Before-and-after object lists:
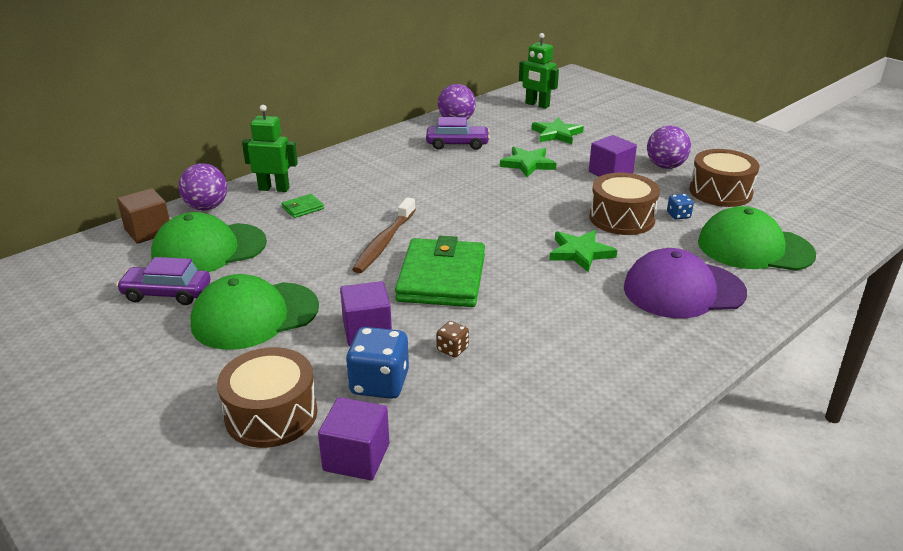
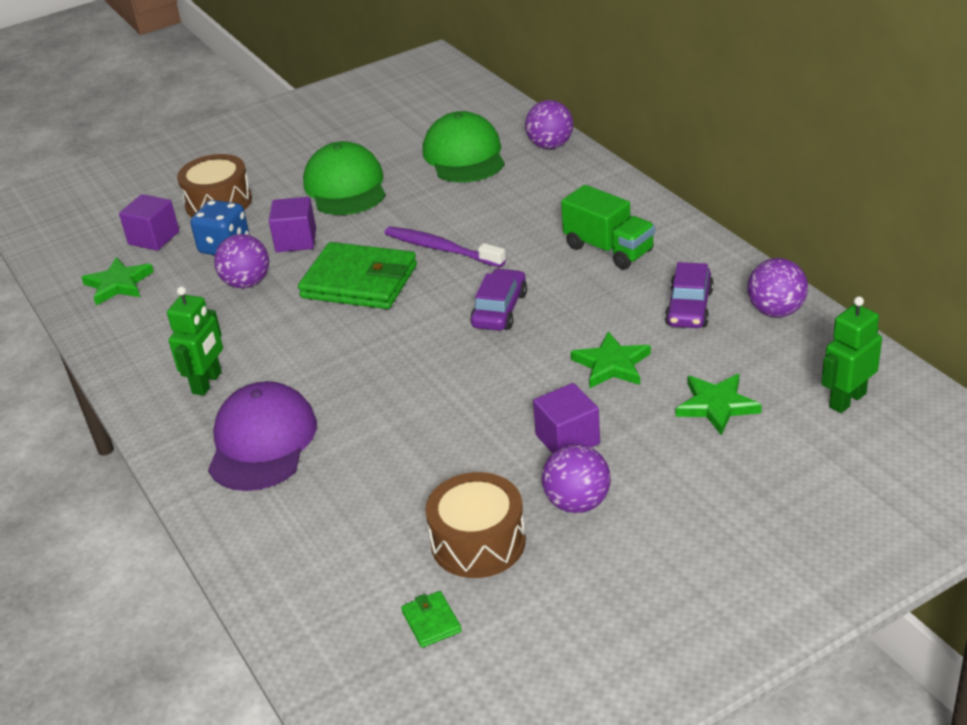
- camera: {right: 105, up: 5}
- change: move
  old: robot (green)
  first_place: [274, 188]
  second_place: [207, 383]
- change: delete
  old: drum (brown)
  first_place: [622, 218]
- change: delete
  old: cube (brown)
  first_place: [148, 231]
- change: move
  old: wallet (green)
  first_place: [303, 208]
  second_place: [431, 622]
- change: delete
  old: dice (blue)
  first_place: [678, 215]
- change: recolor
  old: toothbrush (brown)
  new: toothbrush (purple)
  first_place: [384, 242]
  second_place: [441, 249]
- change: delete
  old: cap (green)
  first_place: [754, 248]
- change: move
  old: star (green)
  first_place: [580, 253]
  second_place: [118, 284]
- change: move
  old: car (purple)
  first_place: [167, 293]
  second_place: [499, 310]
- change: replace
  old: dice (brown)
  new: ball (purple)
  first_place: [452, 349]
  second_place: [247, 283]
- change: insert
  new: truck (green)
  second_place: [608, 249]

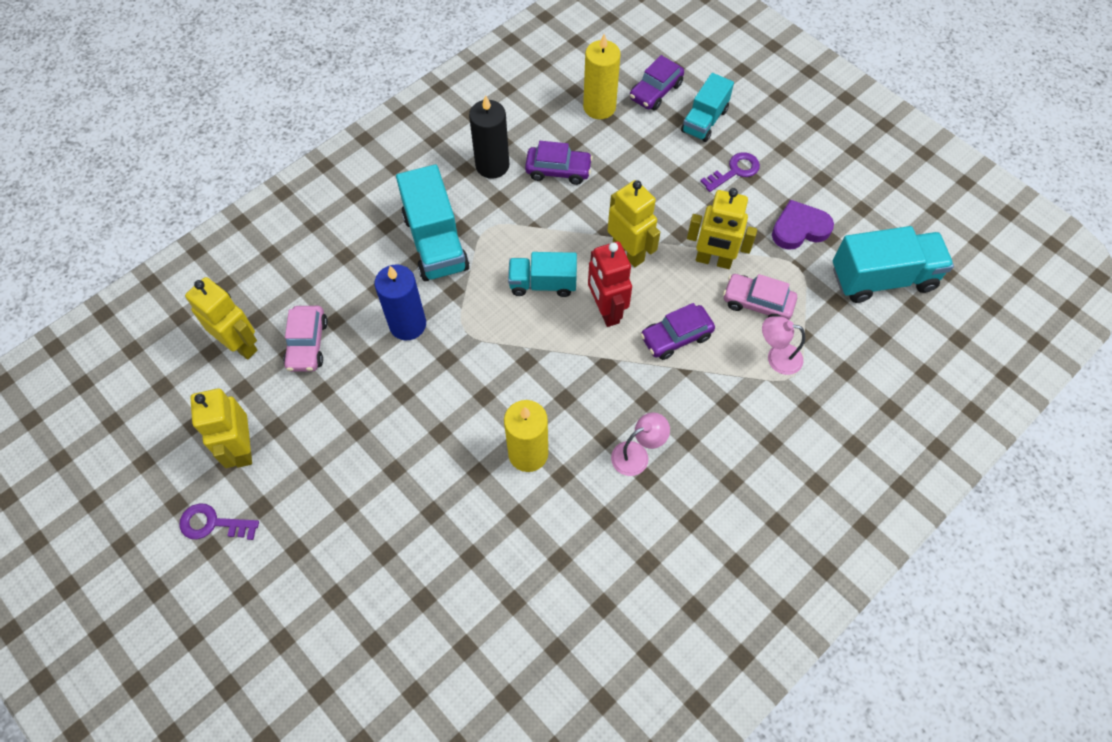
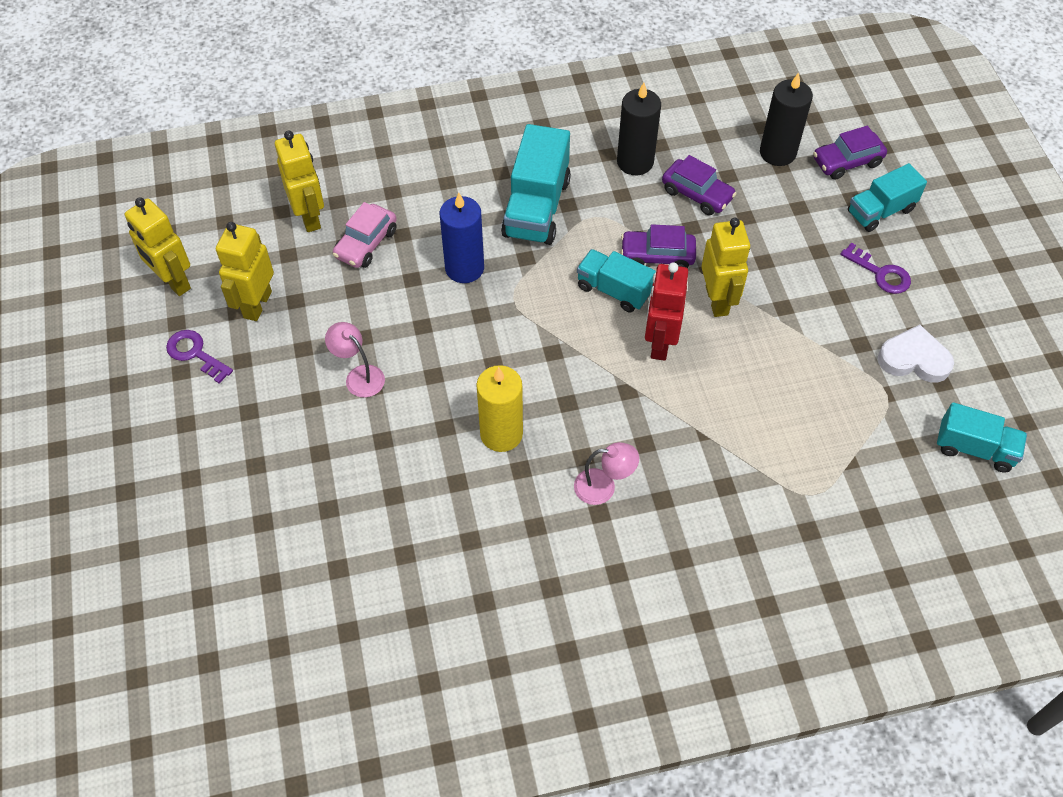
- camera: {right: 30, up: -5}
- change: recolor
  old: candle (yellow)
  new: candle (black)
  first_place: [599, 107]
  second_place: [777, 153]
- change: rotate
  old: key (purple)
  first_place: [734, 171]
  second_place: [880, 273]
  degrees: 45
- change: move
  old: robot (yellow)
  first_place: [713, 260]
  second_place: [173, 282]
- change: recolor
  old: heart (purple)
  new: heart (white)
  first_place: [799, 228]
  second_place: [914, 359]
- change: resize
  old: truck (turquoise)
  first_place: [882, 278]
  second_place: [974, 448]
  factor: 0.64
- change: delete
  old: car (pink)
  first_place: [757, 303]
- change: move
  old: car (purple)
  first_place: [676, 337]
  second_place: [657, 256]
- change: move
  old: lamp (pink)
  first_place: [777, 357]
  second_place: [359, 376]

What to do: Please copy the lines above from the line with "old: drum (brown)" up to and including the line with "first_place: [384, 242]", exactly as written and with nothing else.

Solution:
  old: drum (brown)
  first_place: [622, 218]
- change: delete
  old: cube (brown)
  first_place: [148, 231]
- change: move
  old: wallet (green)
  first_place: [303, 208]
  second_place: [431, 622]
- change: delete
  old: dice (blue)
  first_place: [678, 215]
- change: recolor
  old: toothbrush (brown)
  new: toothbrush (purple)
  first_place: [384, 242]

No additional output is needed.